→ Brief: Your copy should hold only the lines from the one with "brown pentagon: (600, 179)" to the one with "green diamond: (343, 246)", both included, each exactly as it stands below, with no pictures.

[Start of section]

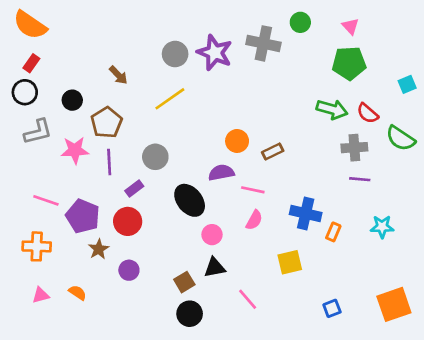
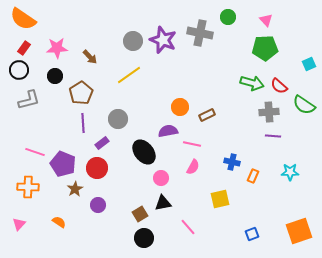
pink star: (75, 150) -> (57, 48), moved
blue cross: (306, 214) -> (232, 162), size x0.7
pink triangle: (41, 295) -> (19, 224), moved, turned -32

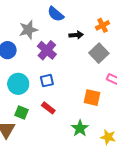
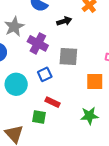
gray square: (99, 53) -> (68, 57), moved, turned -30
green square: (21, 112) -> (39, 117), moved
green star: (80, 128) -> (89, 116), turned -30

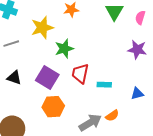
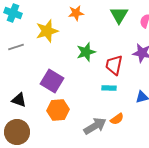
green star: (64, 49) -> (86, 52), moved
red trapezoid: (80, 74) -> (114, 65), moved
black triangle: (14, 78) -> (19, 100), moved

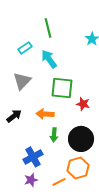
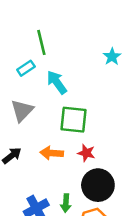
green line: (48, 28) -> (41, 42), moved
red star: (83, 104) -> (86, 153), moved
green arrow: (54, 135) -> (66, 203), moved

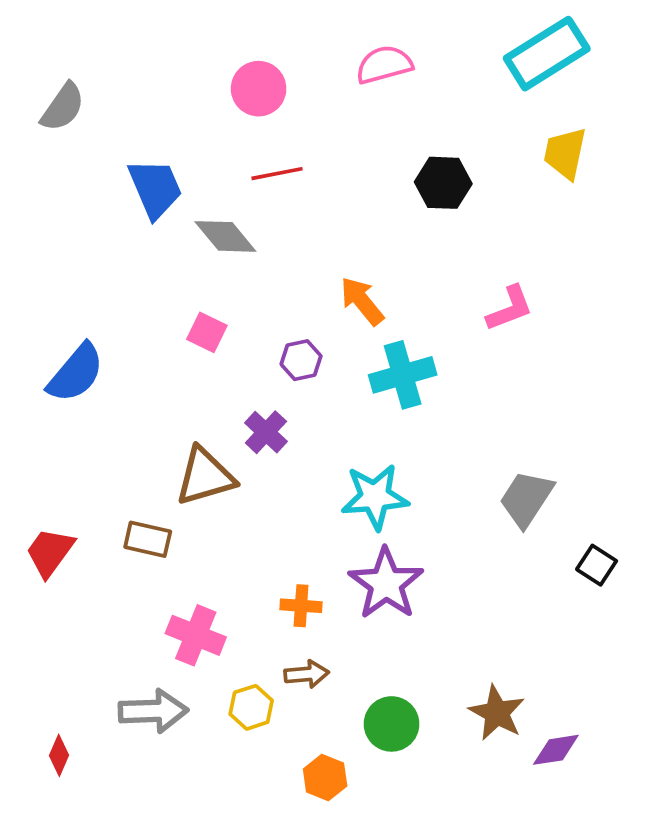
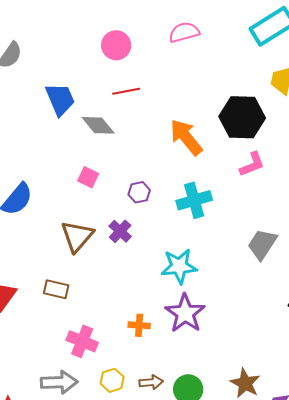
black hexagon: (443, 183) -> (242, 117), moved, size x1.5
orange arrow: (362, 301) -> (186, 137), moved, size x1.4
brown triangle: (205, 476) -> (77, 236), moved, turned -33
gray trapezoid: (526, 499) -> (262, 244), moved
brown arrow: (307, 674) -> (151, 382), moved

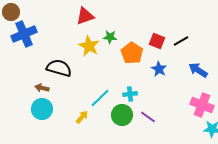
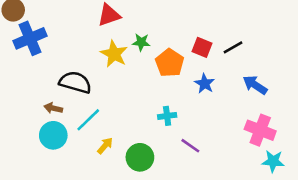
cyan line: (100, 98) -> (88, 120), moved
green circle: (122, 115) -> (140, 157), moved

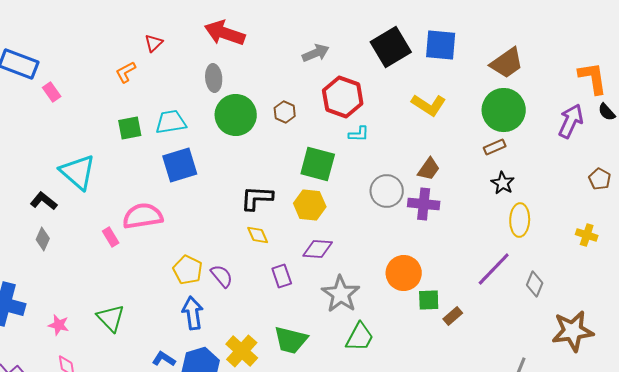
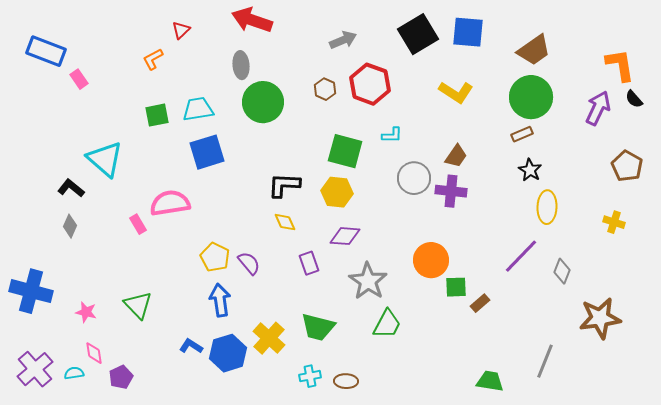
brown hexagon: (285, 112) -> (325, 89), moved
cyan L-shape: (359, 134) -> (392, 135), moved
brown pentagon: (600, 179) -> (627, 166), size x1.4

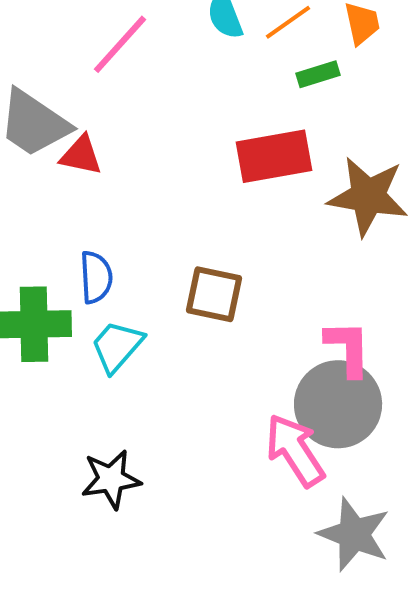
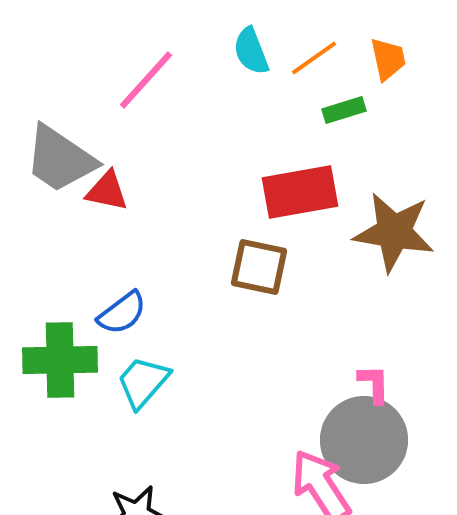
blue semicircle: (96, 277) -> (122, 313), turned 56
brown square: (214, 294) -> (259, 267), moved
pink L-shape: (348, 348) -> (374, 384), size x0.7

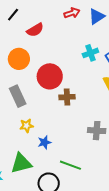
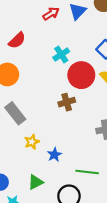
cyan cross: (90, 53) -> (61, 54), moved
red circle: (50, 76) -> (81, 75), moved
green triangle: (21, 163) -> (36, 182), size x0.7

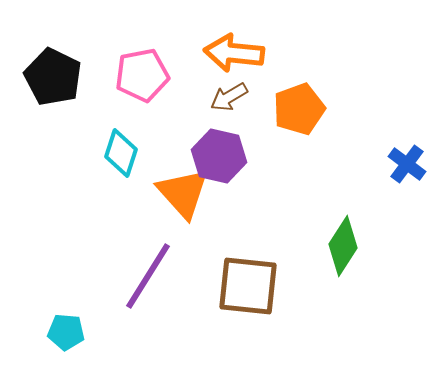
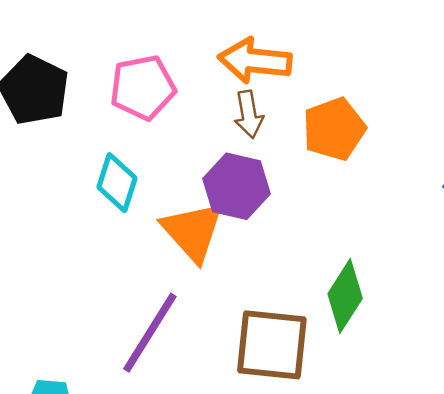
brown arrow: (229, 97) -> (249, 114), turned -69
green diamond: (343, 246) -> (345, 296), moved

[End of section]
[Start of section]

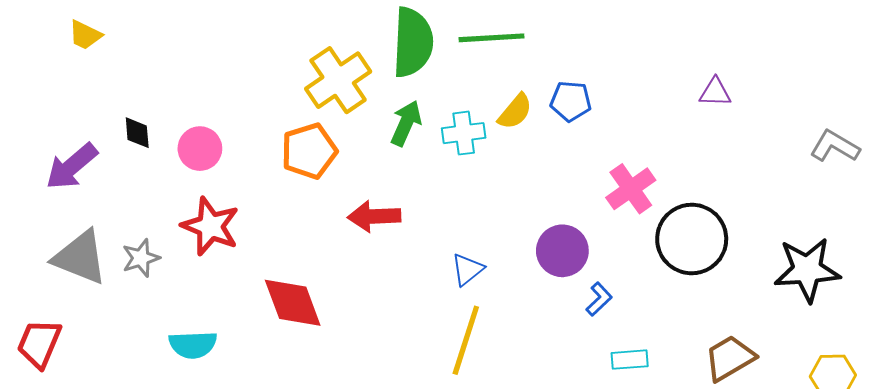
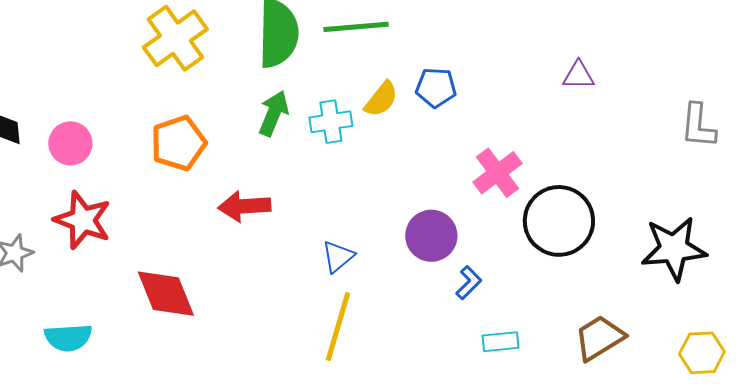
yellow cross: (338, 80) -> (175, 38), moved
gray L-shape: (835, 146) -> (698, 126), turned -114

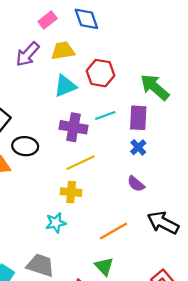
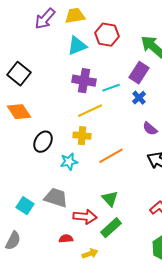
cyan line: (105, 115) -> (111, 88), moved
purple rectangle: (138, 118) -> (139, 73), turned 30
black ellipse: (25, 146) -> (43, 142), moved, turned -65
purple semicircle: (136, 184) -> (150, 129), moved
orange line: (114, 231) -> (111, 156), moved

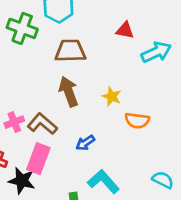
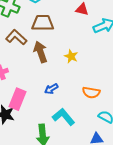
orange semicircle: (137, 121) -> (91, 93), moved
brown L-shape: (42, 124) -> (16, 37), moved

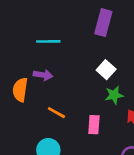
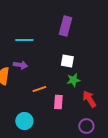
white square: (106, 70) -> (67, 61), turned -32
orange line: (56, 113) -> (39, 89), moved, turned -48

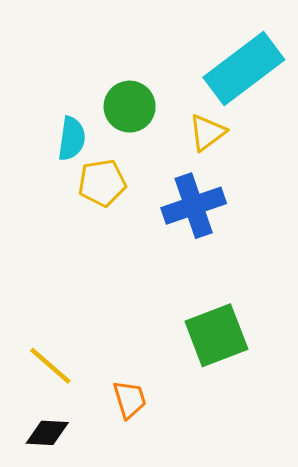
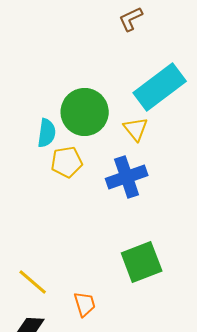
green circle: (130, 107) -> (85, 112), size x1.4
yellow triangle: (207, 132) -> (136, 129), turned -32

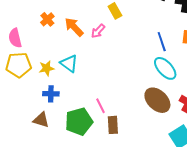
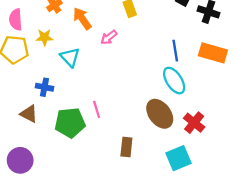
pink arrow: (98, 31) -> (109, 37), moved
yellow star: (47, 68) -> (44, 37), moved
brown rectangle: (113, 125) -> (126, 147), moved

[End of section]
[Start of section]

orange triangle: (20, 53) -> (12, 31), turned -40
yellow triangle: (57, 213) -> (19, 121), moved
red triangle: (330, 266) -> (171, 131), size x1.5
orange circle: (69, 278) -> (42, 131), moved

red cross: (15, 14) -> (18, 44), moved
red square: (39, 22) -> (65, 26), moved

[End of section]

→ Finished exercise:
brown pentagon: (600, 179) -> (627, 166), size x1.4

blue semicircle: (96, 277) -> (122, 313), turned 56
brown square: (214, 294) -> (259, 267), moved
pink L-shape: (348, 348) -> (374, 384), size x0.7

cyan cross: (90, 53) -> (61, 54), moved
red circle: (50, 76) -> (81, 75), moved
green triangle: (21, 163) -> (36, 182), size x0.7

brown arrow: (229, 97) -> (249, 114), turned -69
green diamond: (343, 246) -> (345, 296), moved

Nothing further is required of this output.